▶ _DESCRIPTION OF THE TASK_
From the first line of the data through the line containing "(605, 189) = (422, 194): yellow", transcribe each line exactly. Pictures do not belong in the copy.

[Before-and-after scene images]

* * * *

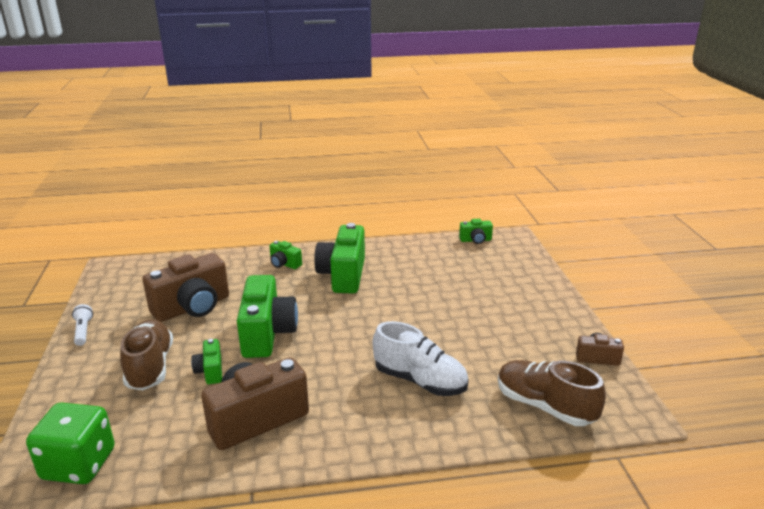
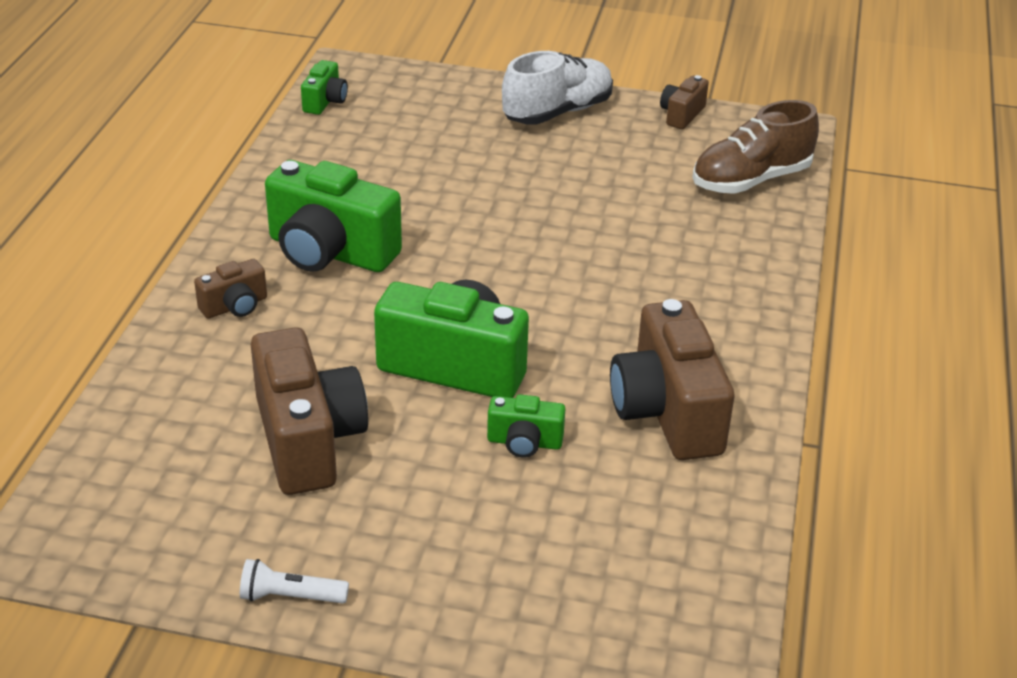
camera: 70 degrees left, 10 degrees up
(79, 464) = (689, 608): green dice -> none
(150, 367) = (472, 511): brown shoe -> none
(284, 264) = (235, 306): green camera -> brown camera
(420, 381) = (656, 253): white shoe -> white shoe (557, 112)

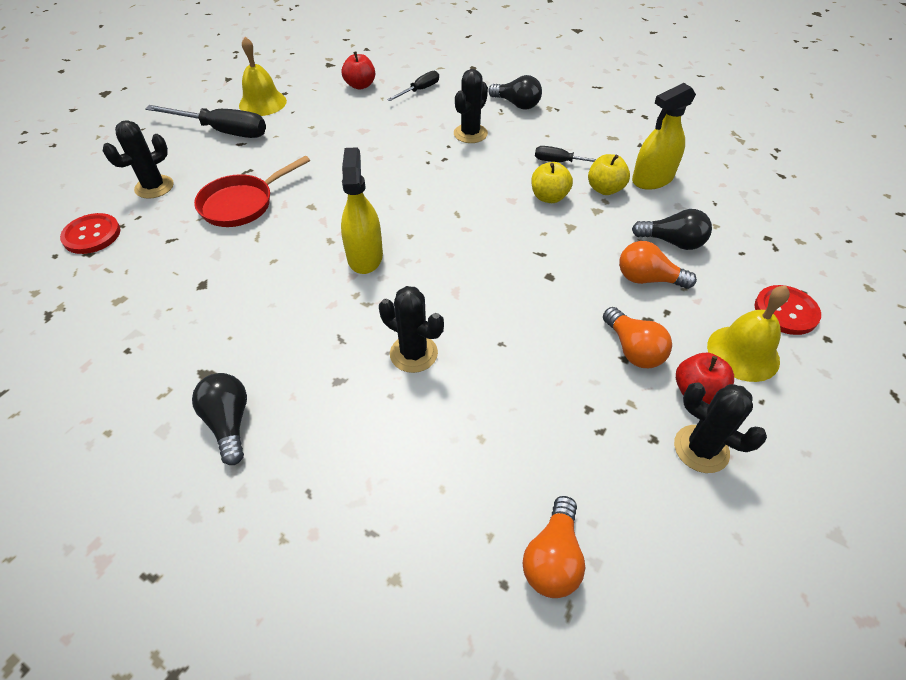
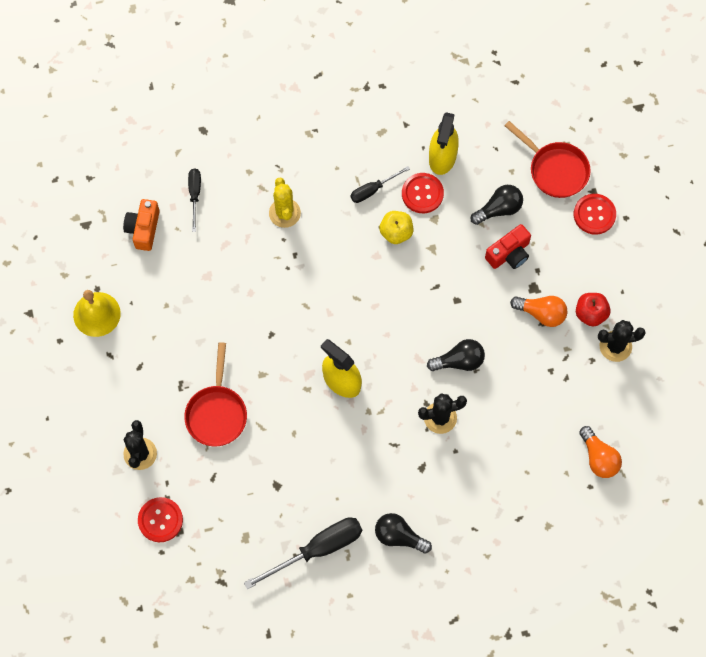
camera: 45 degrees left, 20 degrees up
(222, 131) = (110, 367): black screwdriver -> black screwdriver (317, 549)
(360, 85) = (143, 229): red apple -> orange camera
(470, 134) = (284, 213): black cactus -> yellow cactus
(517, 104) = (282, 150): black light bulb -> black light bulb (459, 361)
(605, 189) = (422, 194): yellow apple -> red button
(647, 279) = (509, 254): orange light bulb -> red camera
(743, 353) = (593, 266): yellow bell -> none
(768, 251) = (555, 170): none -> red pan

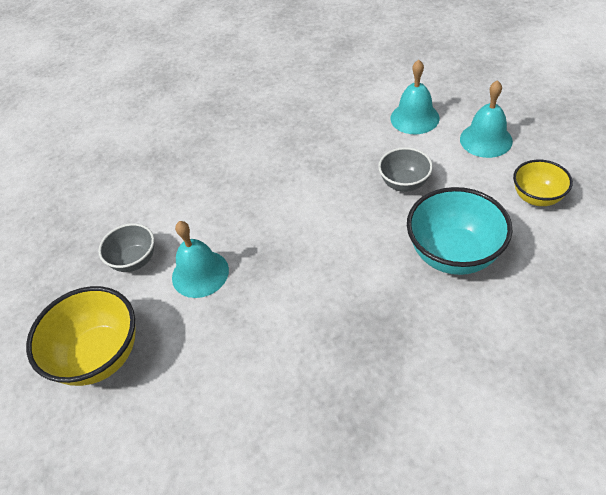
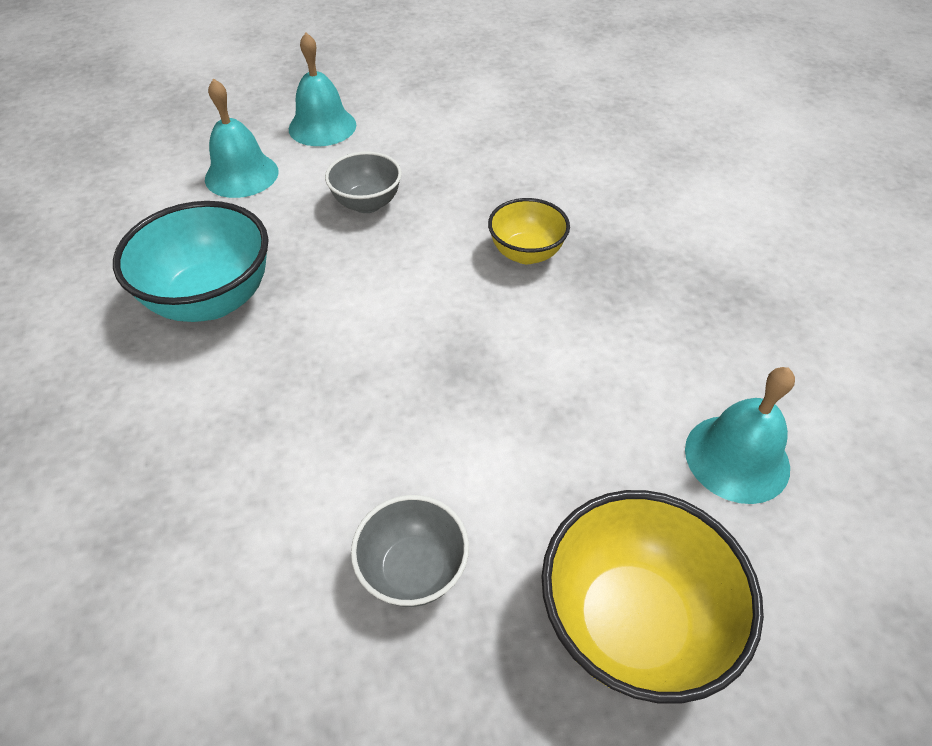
camera: 90 degrees left, 0 degrees up
(200, 273) = (471, 455): turquoise bell -> turquoise bell (737, 458)
(453, 254) = (501, 184): turquoise bowl -> turquoise bowl (211, 300)
(536, 197) = (435, 112): yellow bowl -> yellow bowl (526, 253)

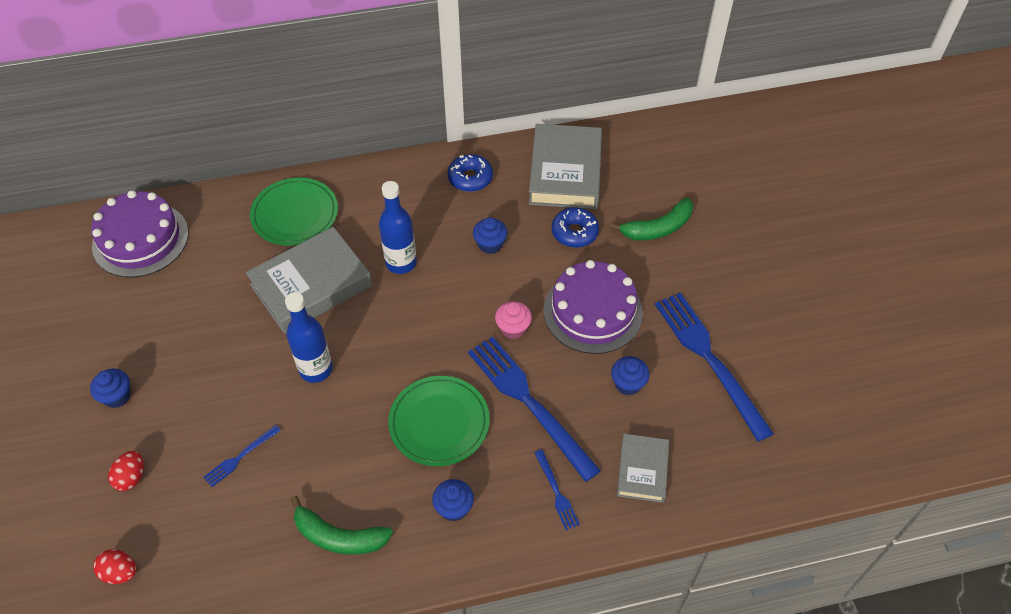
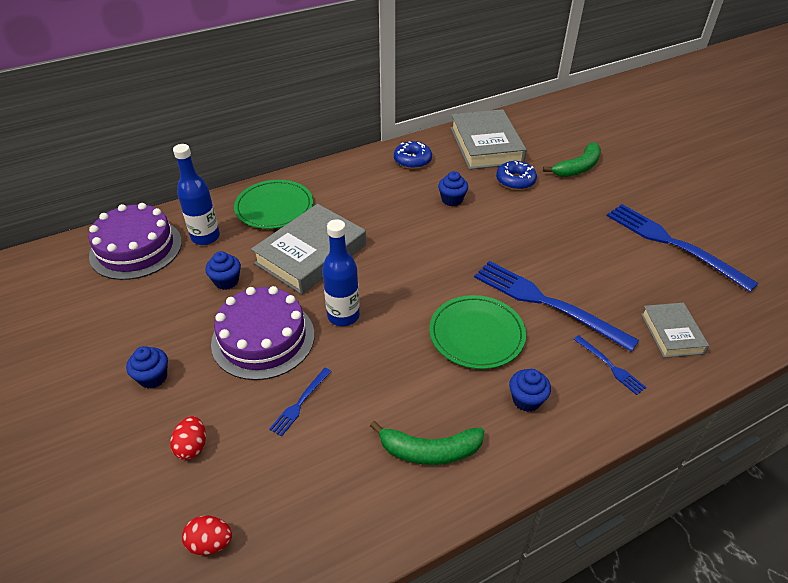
camera: 15 degrees left, 10 degrees down
(401, 263) = (383, 224): blue bottle -> blue bottle (205, 237)
(513, 328) = (502, 252): pink cupcake -> none
(593, 311) = (561, 229): purple cake -> purple cake (263, 338)
(628, 384) = (620, 273): blue cupcake -> blue cupcake (226, 281)

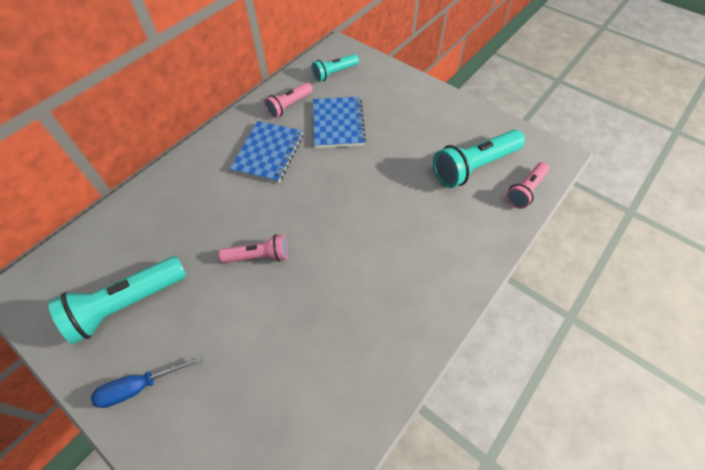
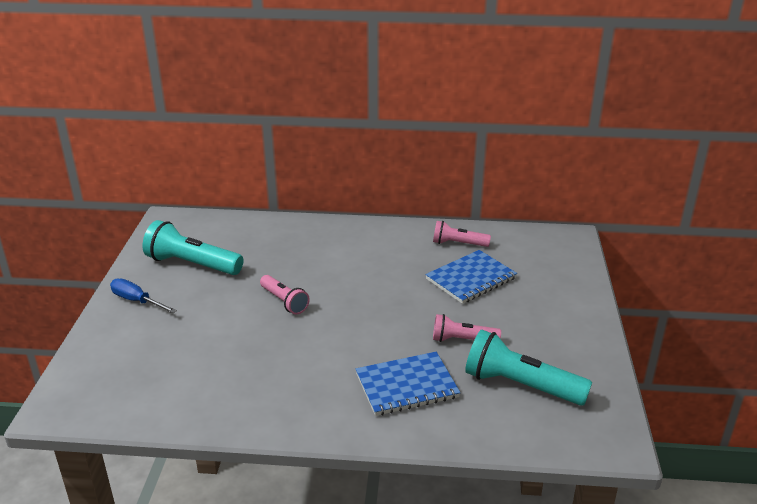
camera: 55 degrees right, 25 degrees down
(268, 153) = (392, 258): blue notebook -> blue notebook (406, 386)
(334, 73) = (532, 249): turquoise flashlight -> none
(525, 190) = (531, 435): pink flashlight -> pink flashlight (462, 340)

* * * *

▶ _SOLVED EXERCISE_
camera: 70 degrees left, 10 degrees up
(79, 464) = (689, 608): green dice -> none
(150, 367) = (472, 511): brown shoe -> none
(284, 264) = (235, 306): green camera -> brown camera
(420, 381) = (656, 253): white shoe -> white shoe (557, 112)

camera: 45 degrees left, 20 degrees up
(222, 131) = (110, 367): black screwdriver -> black screwdriver (317, 549)
(360, 85) = (143, 229): red apple -> orange camera
(470, 134) = (284, 213): black cactus -> yellow cactus
(517, 104) = (282, 150): black light bulb -> black light bulb (459, 361)
(605, 189) = (422, 194): yellow apple -> red button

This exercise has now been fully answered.